*Your instructions*
Your answer must be an exact transcription of the lines from the line with "camera: 10 degrees left, 5 degrees down" through the final line of the data.

Stored records:

::::

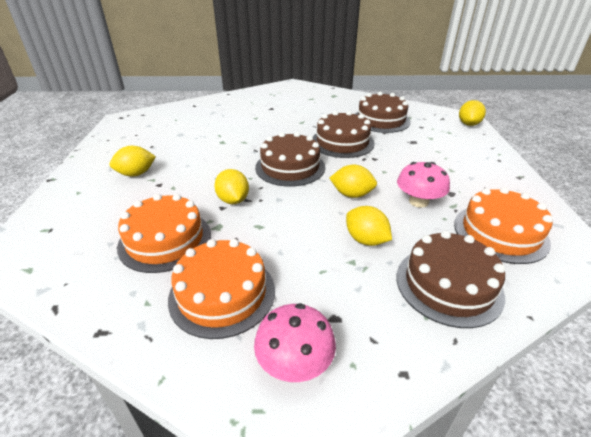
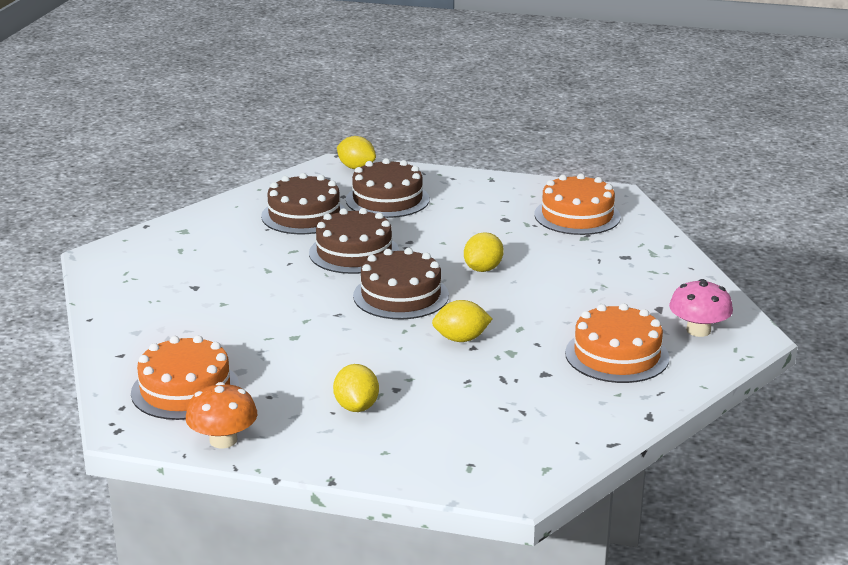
camera: 75 degrees left, 10 degrees down
(105, 142) = (223, 440): none -> orange mushroom
(165, 240) = (523, 384): orange cake -> orange cake (185, 390)
(366, 240) = (565, 277): yellow lemon -> none
(418, 201) = (512, 238): pink mushroom -> none
(448, 285) = (635, 255): brown cake -> brown cake (387, 199)

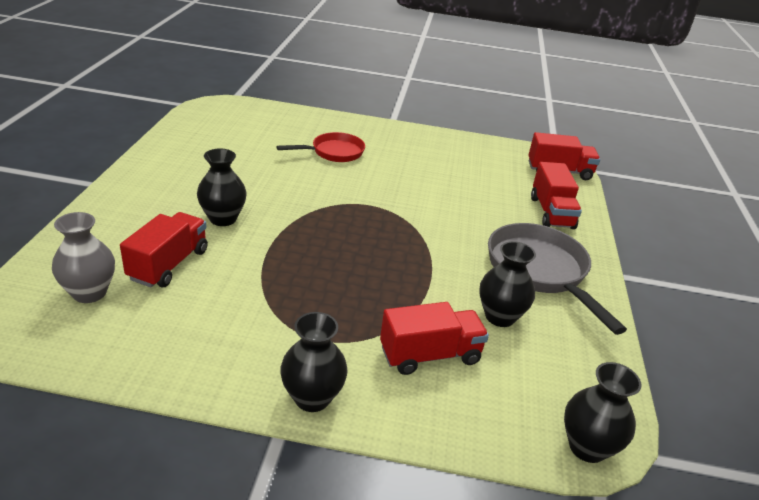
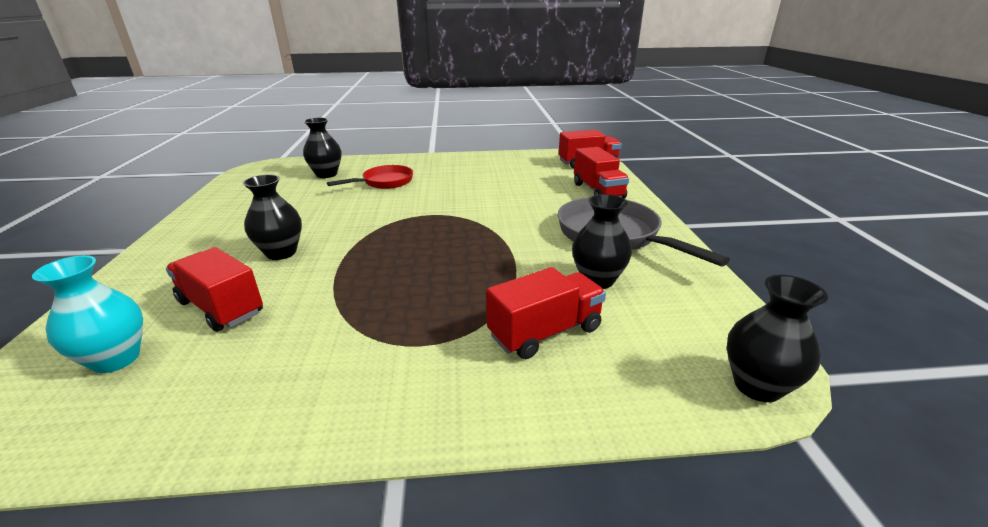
camera: 10 degrees left, 5 degrees down
(89, 293) = (116, 359): grey vase -> turquoise vase
(169, 265) = (221, 307): red truck -> red truck turned 60 degrees counterclockwise
(312, 398) = (427, 414): black vase -> black vase (326, 174)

::::

*Solved exercise*
camera: 10 degrees left, 5 degrees down
(89, 293) = (116, 359): grey vase -> turquoise vase
(169, 265) = (221, 307): red truck -> red truck turned 60 degrees counterclockwise
(312, 398) = (427, 414): black vase -> black vase (326, 174)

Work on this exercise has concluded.